[YOUR GOAL]
Copy, from the material below, each line where "moved" shows up.

[AVAILABLE DATA]
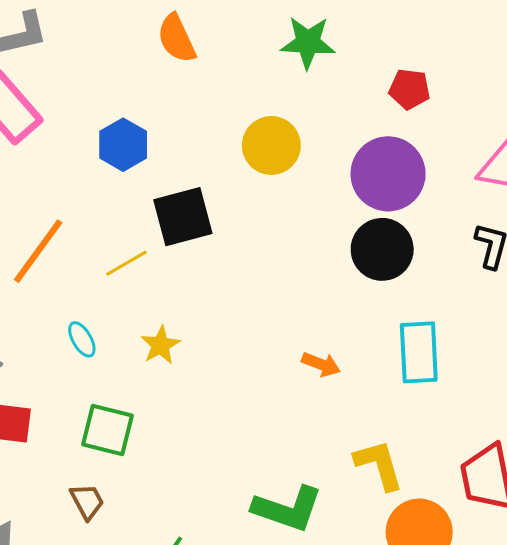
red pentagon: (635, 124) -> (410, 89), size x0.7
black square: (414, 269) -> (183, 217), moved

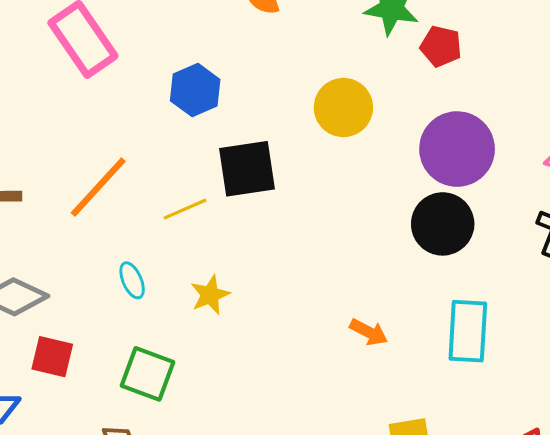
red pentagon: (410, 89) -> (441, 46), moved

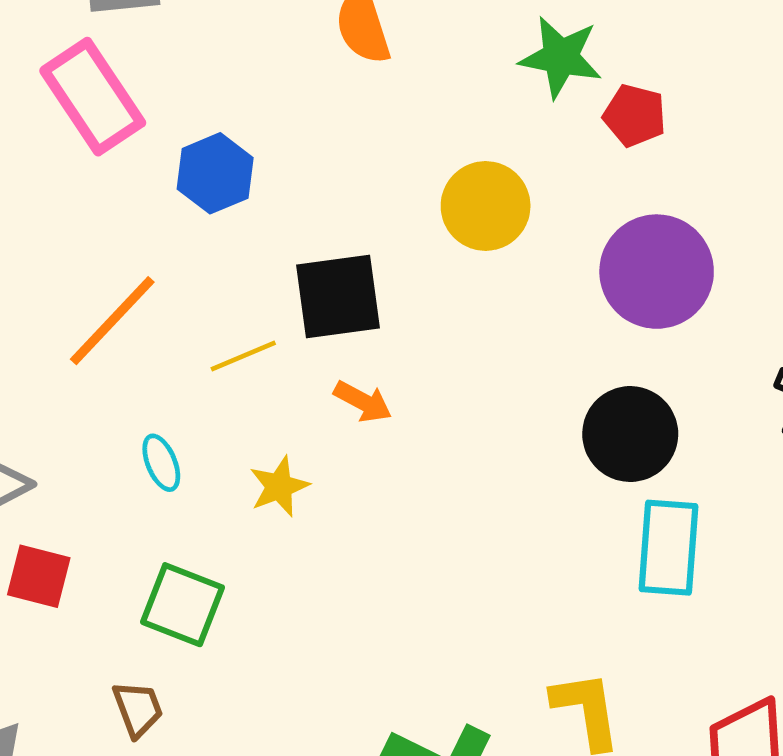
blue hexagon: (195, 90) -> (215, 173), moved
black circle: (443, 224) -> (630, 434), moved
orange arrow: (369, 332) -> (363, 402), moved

[RESPONSE BELOW]
black square: (414, 269) -> (183, 217), moved
red pentagon: (410, 89) -> (441, 46), moved
blue hexagon: (195, 90) -> (215, 173), moved
black circle: (443, 224) -> (630, 434), moved
orange arrow: (369, 332) -> (363, 402), moved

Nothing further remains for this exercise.